INSTRUCTIONS FOR THE TASK → Using the records below, filter out every line that lacks "square" and copy the rest.

[Opening AVAILABLE RECORDS section]

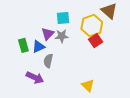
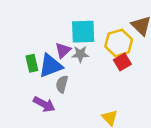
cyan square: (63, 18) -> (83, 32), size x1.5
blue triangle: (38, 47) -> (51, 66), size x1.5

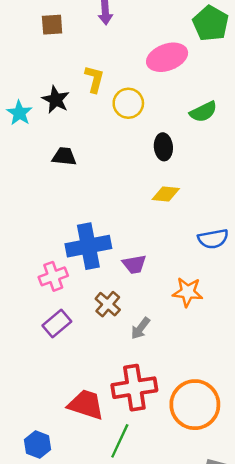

[Closing AVAILABLE RECORDS section]
[Opening AVAILABLE RECORDS section]

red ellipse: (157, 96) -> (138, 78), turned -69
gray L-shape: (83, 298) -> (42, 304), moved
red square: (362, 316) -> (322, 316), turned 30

[Closing AVAILABLE RECORDS section]
[Opening AVAILABLE RECORDS section]

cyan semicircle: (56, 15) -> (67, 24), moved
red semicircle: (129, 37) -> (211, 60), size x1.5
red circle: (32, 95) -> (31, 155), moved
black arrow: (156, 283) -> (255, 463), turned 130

[Closing AVAILABLE RECORDS section]

SOLUTION TO THE EXERCISE →
cyan square: (63, 18) -> (83, 32), size x1.5
red square: (362, 316) -> (322, 316), turned 30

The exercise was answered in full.